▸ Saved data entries
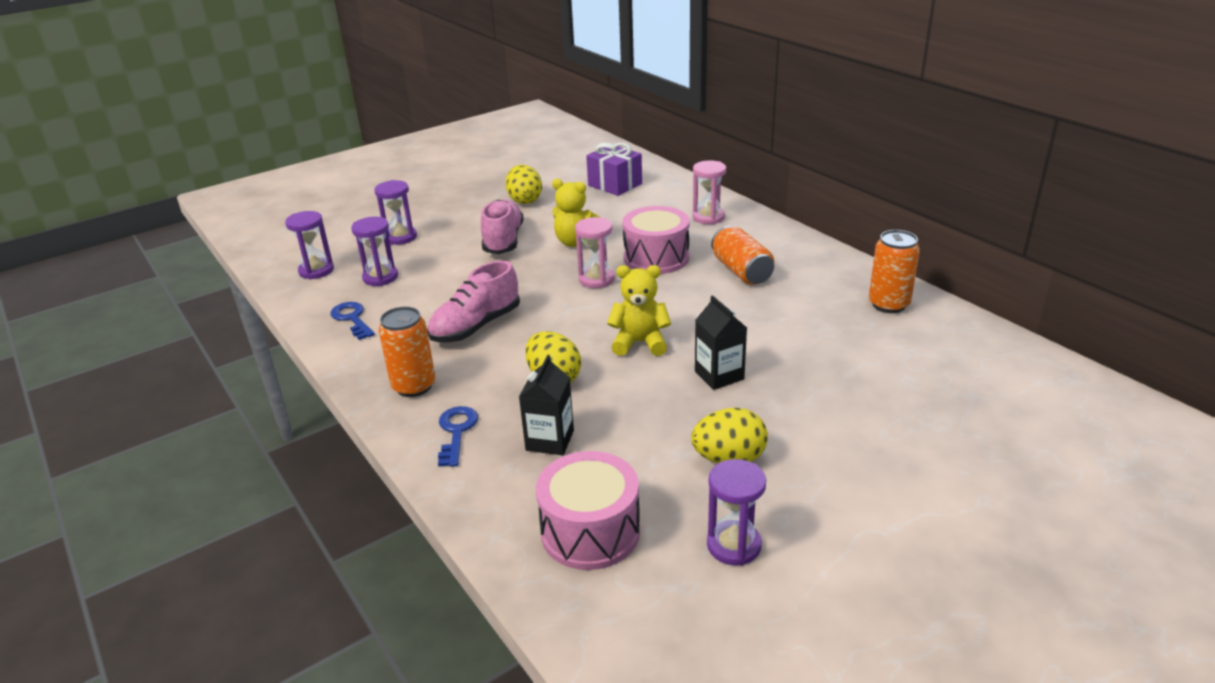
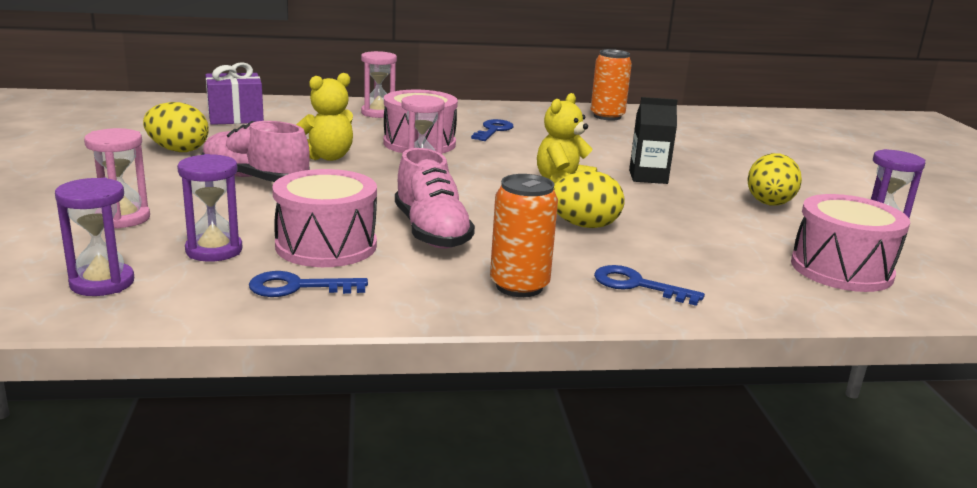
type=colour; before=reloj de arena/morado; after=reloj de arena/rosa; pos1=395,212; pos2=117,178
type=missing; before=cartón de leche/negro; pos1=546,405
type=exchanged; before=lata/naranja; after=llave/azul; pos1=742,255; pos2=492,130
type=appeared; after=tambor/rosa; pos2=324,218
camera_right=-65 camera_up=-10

▸ To do
Set down every record once more, word for word, without pictures.

▸ Answer space
type=colour; before=reloj de arena/morado; after=reloj de arena/rosa; pos1=395,212; pos2=117,178
type=missing; before=cartón de leche/negro; pos1=546,405
type=exchanged; before=lata/naranja; after=llave/azul; pos1=742,255; pos2=492,130
type=appeared; after=tambor/rosa; pos2=324,218
camera_right=-65 camera_up=-10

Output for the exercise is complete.